### YOUR GOAL:
A verbatim reproduction of the lines below, from the line containing "camera: 70 degrees left, 15 degrees down" through the line containing "(379, 132) = (357, 170): blue glasses -> none", both ends included, is the whole required output.

### GIVEN INFORMATION:
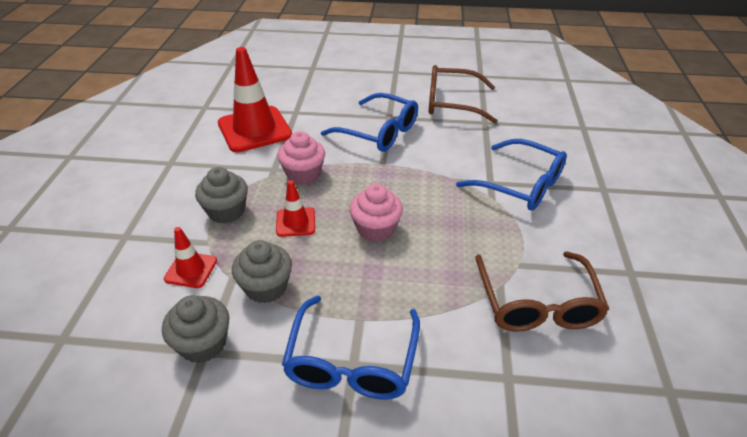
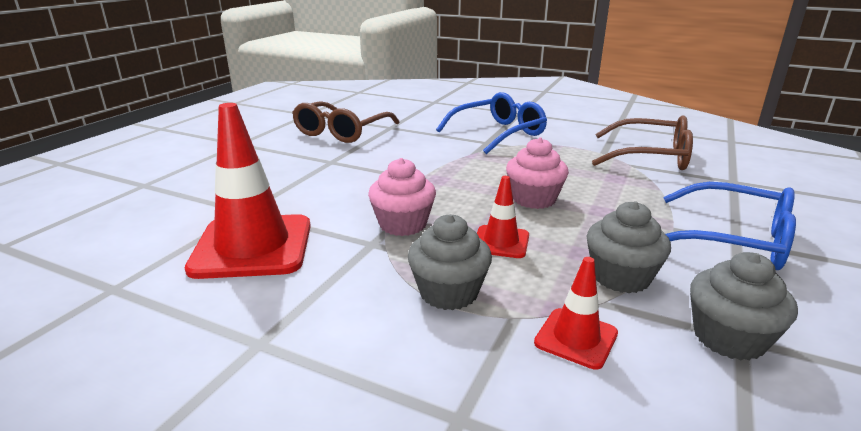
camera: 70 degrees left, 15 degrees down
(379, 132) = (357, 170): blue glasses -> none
---
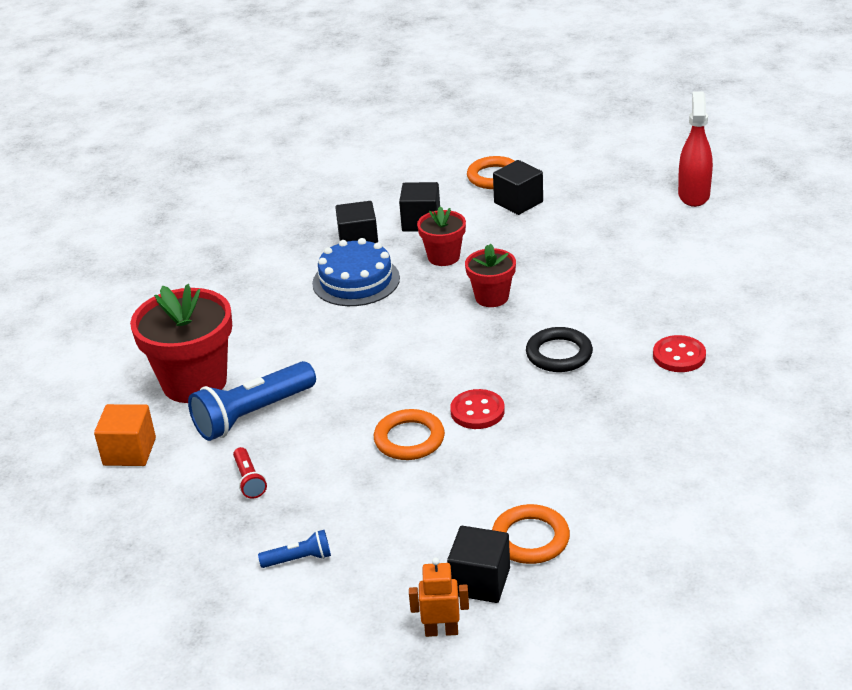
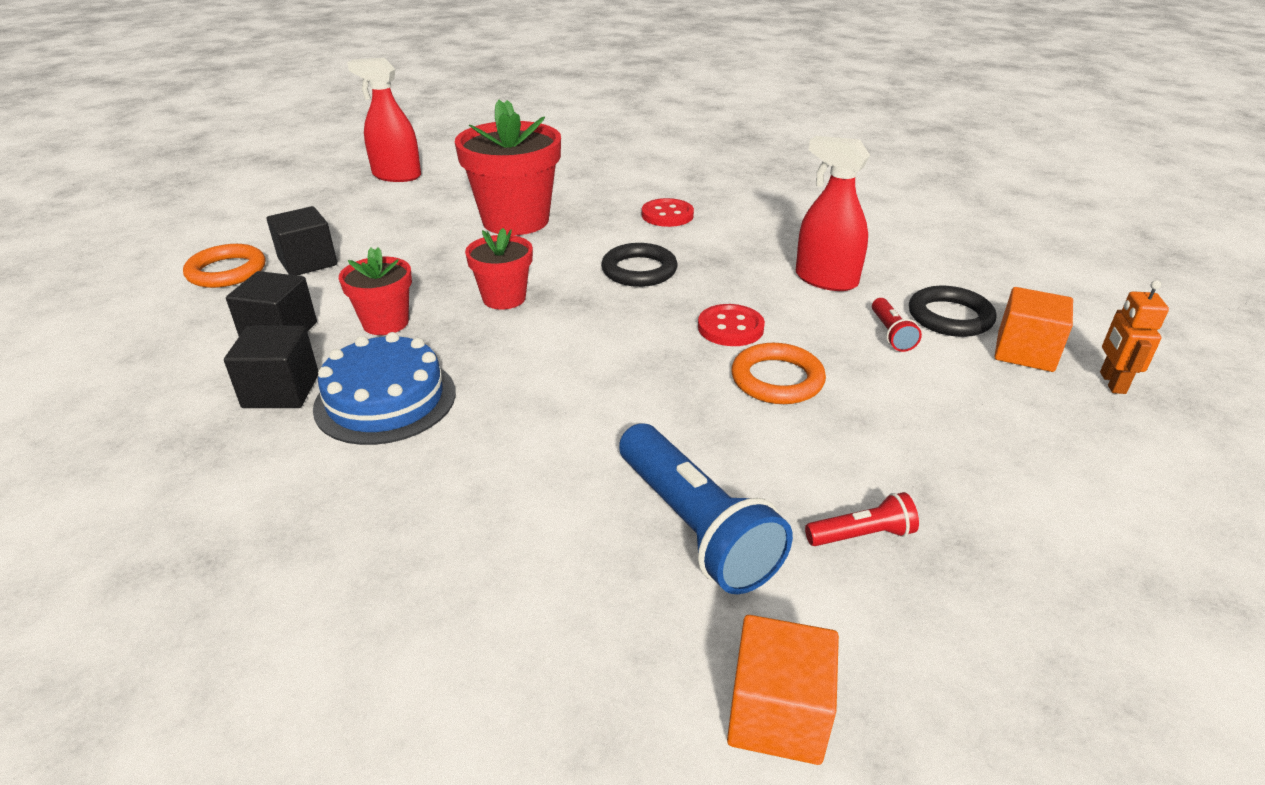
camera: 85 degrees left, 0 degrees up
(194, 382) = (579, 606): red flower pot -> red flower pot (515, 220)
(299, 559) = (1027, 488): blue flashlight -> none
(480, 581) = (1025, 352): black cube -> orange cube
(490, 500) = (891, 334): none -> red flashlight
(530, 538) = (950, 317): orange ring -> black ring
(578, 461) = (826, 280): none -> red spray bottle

### RESPONSE TO THE EXERCISE:
camera: 70 degrees left, 15 degrees down
(379, 132) = (357, 170): blue glasses -> none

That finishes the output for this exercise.